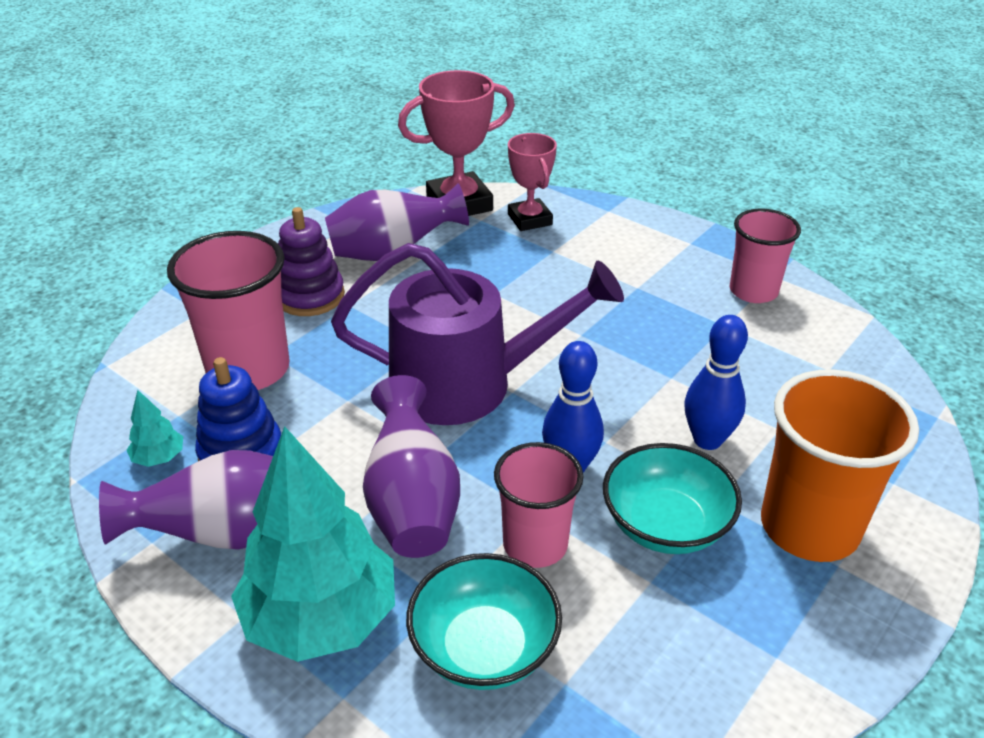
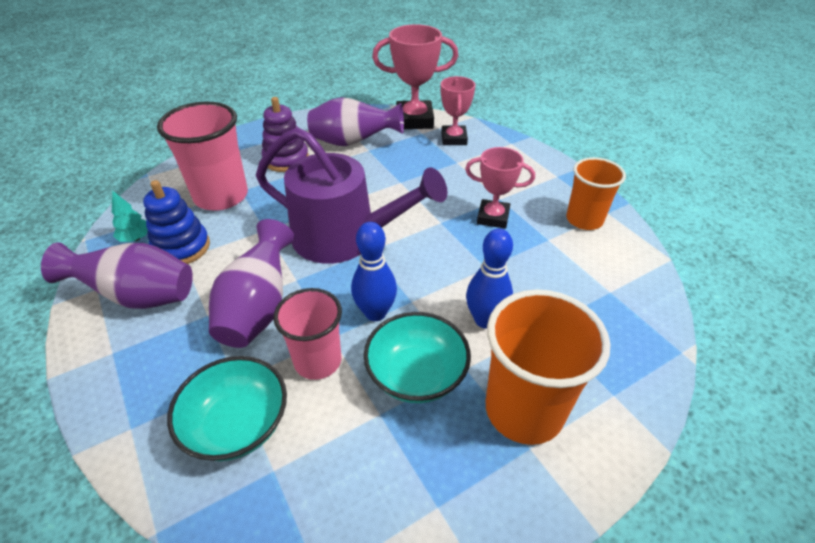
camera: 20 degrees right, 5 degrees up
(321, 618) = (154, 369): turquoise tree -> none
(643, 313) = (493, 217): none -> pink trophy
(753, 291) = (584, 220): pink cup -> orange cup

__What the task asks__:
Tell how many lines above contain the word "pink". Give the number alone.

__Response for this exercise__:
2